*To do*: Turn the records below into a JSON list of strings, with each nonblank line as its own string and blank lines dropped.

Collection entries
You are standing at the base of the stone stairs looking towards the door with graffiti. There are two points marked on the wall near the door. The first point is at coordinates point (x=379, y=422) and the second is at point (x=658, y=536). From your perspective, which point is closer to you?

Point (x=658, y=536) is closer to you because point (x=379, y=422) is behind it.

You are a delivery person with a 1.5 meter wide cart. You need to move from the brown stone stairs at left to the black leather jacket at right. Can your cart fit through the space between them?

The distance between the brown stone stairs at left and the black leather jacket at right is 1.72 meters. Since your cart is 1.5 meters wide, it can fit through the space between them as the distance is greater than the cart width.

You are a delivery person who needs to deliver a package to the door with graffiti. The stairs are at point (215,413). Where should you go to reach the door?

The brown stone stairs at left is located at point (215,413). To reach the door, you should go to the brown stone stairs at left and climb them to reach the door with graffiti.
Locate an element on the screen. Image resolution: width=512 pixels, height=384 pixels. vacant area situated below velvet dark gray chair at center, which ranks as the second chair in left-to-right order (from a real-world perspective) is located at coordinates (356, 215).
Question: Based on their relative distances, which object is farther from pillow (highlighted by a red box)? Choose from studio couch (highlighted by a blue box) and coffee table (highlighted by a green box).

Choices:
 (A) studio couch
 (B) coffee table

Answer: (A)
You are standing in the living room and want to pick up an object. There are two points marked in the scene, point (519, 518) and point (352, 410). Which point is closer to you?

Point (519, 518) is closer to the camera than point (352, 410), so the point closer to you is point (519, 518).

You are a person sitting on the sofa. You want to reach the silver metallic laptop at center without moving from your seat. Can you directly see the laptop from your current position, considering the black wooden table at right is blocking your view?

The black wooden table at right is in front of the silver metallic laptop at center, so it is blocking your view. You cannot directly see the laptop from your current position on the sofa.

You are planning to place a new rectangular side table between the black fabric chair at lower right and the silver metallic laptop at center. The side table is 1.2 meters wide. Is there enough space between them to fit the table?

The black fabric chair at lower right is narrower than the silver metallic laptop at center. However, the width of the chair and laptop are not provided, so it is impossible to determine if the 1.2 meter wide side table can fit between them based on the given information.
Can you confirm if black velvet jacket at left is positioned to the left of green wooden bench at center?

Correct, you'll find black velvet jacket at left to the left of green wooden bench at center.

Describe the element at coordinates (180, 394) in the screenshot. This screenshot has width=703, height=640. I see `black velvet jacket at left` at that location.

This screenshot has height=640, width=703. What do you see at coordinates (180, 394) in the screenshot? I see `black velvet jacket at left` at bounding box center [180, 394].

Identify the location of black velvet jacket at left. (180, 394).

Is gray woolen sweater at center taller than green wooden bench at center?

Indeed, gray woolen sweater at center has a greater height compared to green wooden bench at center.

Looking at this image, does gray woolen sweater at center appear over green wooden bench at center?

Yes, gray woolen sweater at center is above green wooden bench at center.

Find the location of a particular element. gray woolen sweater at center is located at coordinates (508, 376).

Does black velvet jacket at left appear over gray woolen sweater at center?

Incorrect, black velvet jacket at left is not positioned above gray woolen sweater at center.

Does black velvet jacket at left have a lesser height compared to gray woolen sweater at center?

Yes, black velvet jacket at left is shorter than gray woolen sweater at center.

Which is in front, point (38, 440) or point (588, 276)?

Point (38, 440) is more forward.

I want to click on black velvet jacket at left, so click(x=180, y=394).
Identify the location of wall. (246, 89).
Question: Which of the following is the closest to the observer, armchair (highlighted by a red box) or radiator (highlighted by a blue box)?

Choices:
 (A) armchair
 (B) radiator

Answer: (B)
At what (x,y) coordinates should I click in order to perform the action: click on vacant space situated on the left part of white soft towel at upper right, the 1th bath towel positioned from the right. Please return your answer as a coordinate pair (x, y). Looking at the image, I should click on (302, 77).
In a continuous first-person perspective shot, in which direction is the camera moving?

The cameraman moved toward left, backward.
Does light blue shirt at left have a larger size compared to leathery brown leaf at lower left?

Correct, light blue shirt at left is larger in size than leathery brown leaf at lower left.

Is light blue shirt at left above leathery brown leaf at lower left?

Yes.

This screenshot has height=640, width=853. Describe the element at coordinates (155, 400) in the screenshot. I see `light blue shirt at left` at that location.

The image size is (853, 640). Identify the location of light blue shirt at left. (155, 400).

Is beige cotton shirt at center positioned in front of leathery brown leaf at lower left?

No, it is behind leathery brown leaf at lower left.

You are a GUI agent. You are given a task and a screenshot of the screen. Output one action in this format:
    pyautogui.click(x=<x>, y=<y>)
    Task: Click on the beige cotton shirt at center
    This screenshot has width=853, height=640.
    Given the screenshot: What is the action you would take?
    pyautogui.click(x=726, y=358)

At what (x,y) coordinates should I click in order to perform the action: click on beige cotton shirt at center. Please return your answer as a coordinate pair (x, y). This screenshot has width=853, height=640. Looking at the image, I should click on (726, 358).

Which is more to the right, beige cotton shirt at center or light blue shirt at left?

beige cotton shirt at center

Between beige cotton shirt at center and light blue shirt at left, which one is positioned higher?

*Exercise answer*:
[
  "You are standing at the base of the stone stairs looking towards the door with graffiti. There are two points marked on the wall near the door. The first point is at coordinates point (x=379, y=422) and the second is at point (x=658, y=536). From your perspective, which point is closer to you?",
  "Point (x=658, y=536) is closer to you because point (x=379, y=422) is behind it.",
  "You are a delivery person with a 1.5 meter wide cart. You need to move from the brown stone stairs at left to the black leather jacket at right. Can your cart fit through the space between them?",
  "The distance between the brown stone stairs at left and the black leather jacket at right is 1.72 meters. Since your cart is 1.5 meters wide, it can fit through the space between them as the distance is greater than the cart width.",
  "You are a delivery person who needs to deliver a package to the door with graffiti. The stairs are at point (215,413). Where should you go to reach the door?",
  "The brown stone stairs at left is located at point (215,413). To reach the door, you should go to the brown stone stairs at left and climb them to reach the door with graffiti.",
  "Locate an element on the screen. Image resolution: width=512 pixels, height=384 pixels. vacant area situated below velvet dark gray chair at center, which ranks as the second chair in left-to-right order (from a real-world perspective) is located at coordinates (356, 215).",
  "Question: Based on their relative distances, which object is farther from pillow (highlighted by a red box)? Choose from studio couch (highlighted by a blue box) and coffee table (highlighted by a green box).",
  "Choices:",
  " (A) studio couch",
  " (B) coffee table",
  "Answer: (A)",
  "You are standing in the living room and want to pick up an object. There are two points marked in the scene, point (519, 518) and point (352, 410). Which point is closer to you?",
  "Point (519, 518) is closer to the camera than point (352, 410), so the point closer to you is point (519, 518).",
  "You are a person sitting on the sofa. You want to reach the silver metallic laptop at center without moving from your seat. Can you directly see the laptop from your current position, considering the black wooden table at right is blocking your view?",
  "The black wooden table at right is in front of the silver metallic laptop at center, so it is blocking your view. You cannot directly see the laptop from your current position on the sofa.",
  "You are planning to place a new rectangular side table between the black fabric chair at lower right and the silver metallic laptop at center. The side table is 1.2 meters wide. Is there enough space between them to fit the table?",
  "The black fabric chair at lower right is narrower than the silver metallic laptop at center. However, the width of the chair and laptop are not provided, so it is impossible to determine if the 1.2 meter wide side table can fit between them based on the given information.",
  "Can you confirm if black velvet jacket at left is positioned to the left of green wooden bench at center?",
  "Correct, you'll find black velvet jacket at left to the left of green wooden bench at center.",
  "Describe the element at coordinates (180, 394) in the screenshot. This screenshot has width=703, height=640. I see `black velvet jacket at left` at that location.",
  "This screenshot has height=640, width=703. What do you see at coordinates (180, 394) in the screenshot? I see `black velvet jacket at left` at bounding box center [180, 394].",
  "Identify the location of black velvet jacket at left. (180, 394).",
  "Is gray woolen sweater at center taller than green wooden bench at center?",
  "Indeed, gray woolen sweater at center has a greater height compared to green wooden bench at center.",
  "Looking at this image, does gray woolen sweater at center appear over green wooden bench at center?",
  "Yes, gray woolen sweater at center is above green wooden bench at center.",
  "Find the location of a particular element. gray woolen sweater at center is located at coordinates (508, 376).",
  "Does black velvet jacket at left appear over gray woolen sweater at center?",
  "Incorrect, black velvet jacket at left is not positioned above gray woolen sweater at center.",
  "Does black velvet jacket at left have a lesser height compared to gray woolen sweater at center?",
  "Yes, black velvet jacket at left is shorter than gray woolen sweater at center.",
  "Which is in front, point (38, 440) or point (588, 276)?",
  "Point (38, 440) is more forward.",
  "I want to click on black velvet jacket at left, so click(x=180, y=394).",
  "Identify the location of wall. (246, 89).",
  "Question: Which of the following is the closest to the observer, armchair (highlighted by a red box) or radiator (highlighted by a blue box)?",
  "Choices:",
  " (A) armchair",
  " (B) radiator",
  "Answer: (B)",
  "At what (x,y) coordinates should I click in order to perform the action: click on vacant space situated on the left part of white soft towel at upper right, the 1th bath towel positioned from the right. Please return your answer as a coordinate pair (x, y). Looking at the image, I should click on (302, 77).",
  "In a continuous first-person perspective shot, in which direction is the camera moving?",
  "The cameraman moved toward left, backward.",
  "Does light blue shirt at left have a larger size compared to leathery brown leaf at lower left?",
  "Correct, light blue shirt at left is larger in size than leathery brown leaf at lower left.",
  "Is light blue shirt at left above leathery brown leaf at lower left?",
  "Yes.",
  "This screenshot has height=640, width=853. Describe the element at coordinates (155, 400) in the screenshot. I see `light blue shirt at left` at that location.",
  "The image size is (853, 640). Identify the location of light blue shirt at left. (155, 400).",
  "Is beige cotton shirt at center positioned in front of leathery brown leaf at lower left?",
  "No, it is behind leathery brown leaf at lower left.",
  "You are a GUI agent. You are given a task and a screenshot of the screen. Output one action in this format:",
  "    pyautogui.click(x=<x>, y=<y>)",
  "    Task: Click on the beige cotton shirt at center",
  "    This screenshot has width=853, height=640.",
  "    Given the screenshot: What is the action you would take?",
  "    pyautogui.click(x=726, y=358)",
  "At what (x,y) coordinates should I click in order to perform the action: click on beige cotton shirt at center. Please return your answer as a coordinate pair (x, y). This screenshot has width=853, height=640. Looking at the image, I should click on (726, 358).",
  "Which is more to the right, beige cotton shirt at center or light blue shirt at left?",
  "beige cotton shirt at center",
  "Between beige cotton shirt at center and light blue shirt at left, which one is positioned higher?"
]